START Record excerpts

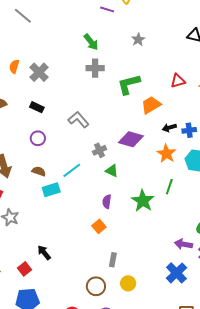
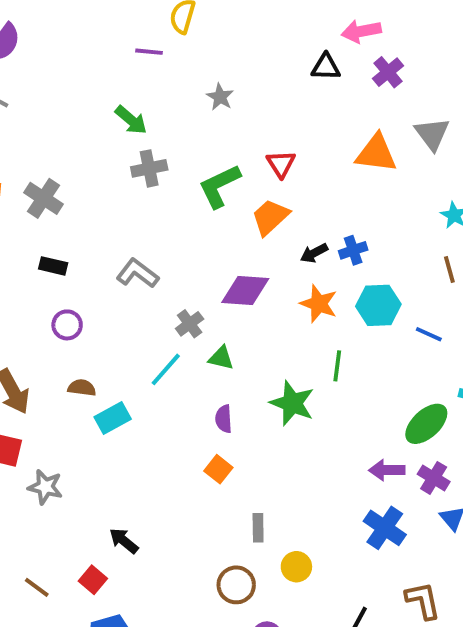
red triangle: (178, 81) -> (281, 164), moved, turned -35
cyan line: (72, 170) -> (166, 369), moved

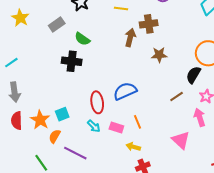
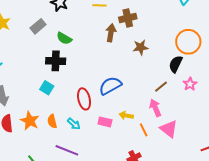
cyan square: (62, 114) -> (47, 88), moved, turned -32
pink arrow: (200, 117) -> (155, 108), moved
orange line: (138, 122) -> (144, 130), moved
cyan arrow: (94, 126) -> (74, 124), moved
orange semicircle: (55, 136) -> (52, 121), moved, turned -40
yellow arrow: (133, 147) -> (126, 116), moved

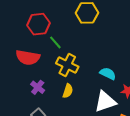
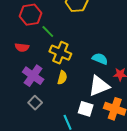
red semicircle: (28, 57) -> (22, 47), size x0.6
purple cross: (38, 87) -> (33, 76), size x1.5

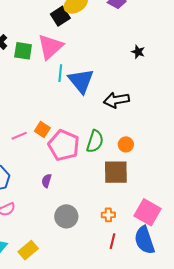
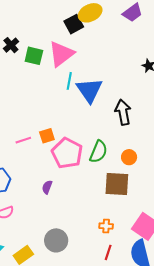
black arrow: (116, 100) -> (123, 112), turned 85
orange square: (42, 130) -> (47, 136), turned 35
gray circle: (66, 216) -> (56, 240), moved

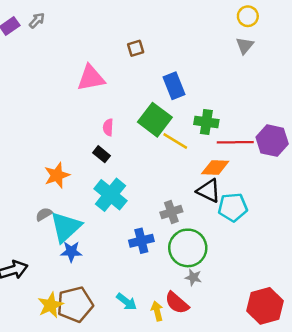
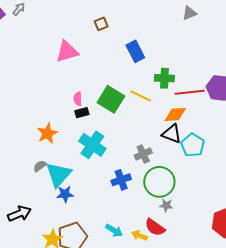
gray triangle: (245, 46) -> (190, 13), turned 35
green square: (155, 120) -> (111, 99), moved
pink semicircle: (108, 127) -> (78, 99), moved
black rectangle: (101, 154) -> (82, 113), turned -48
cyan pentagon: (233, 207) -> (193, 145), turned -30
yellow arrow: (157, 311) -> (139, 236), turned -49

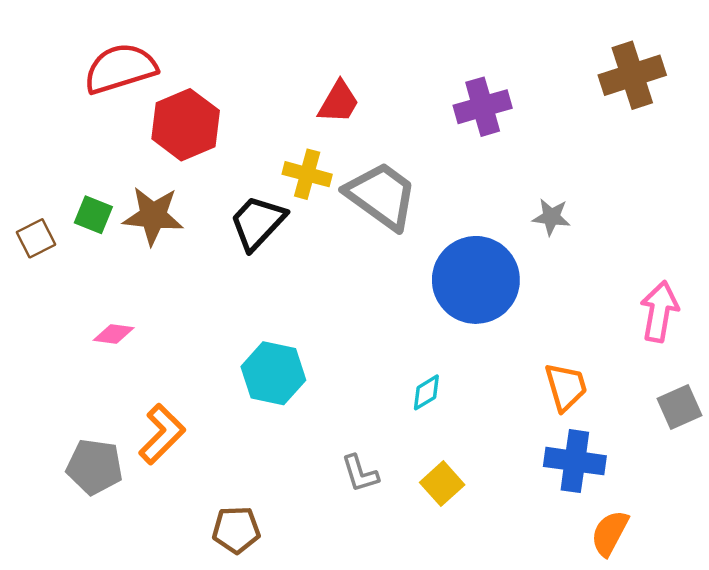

END Record excerpts

▸ **Brief**
Only the lines starting at the one that holds "green square: (155, 120) -> (111, 99), moved" and ending at the last line of the data belong in your answer. Please set them down exactly and omit the pictures.

▸ **Answer below**
green square: (155, 120) -> (111, 99), moved
pink semicircle: (108, 127) -> (78, 99), moved
black rectangle: (101, 154) -> (82, 113), turned -48
cyan pentagon: (233, 207) -> (193, 145), turned -30
yellow arrow: (157, 311) -> (139, 236), turned -49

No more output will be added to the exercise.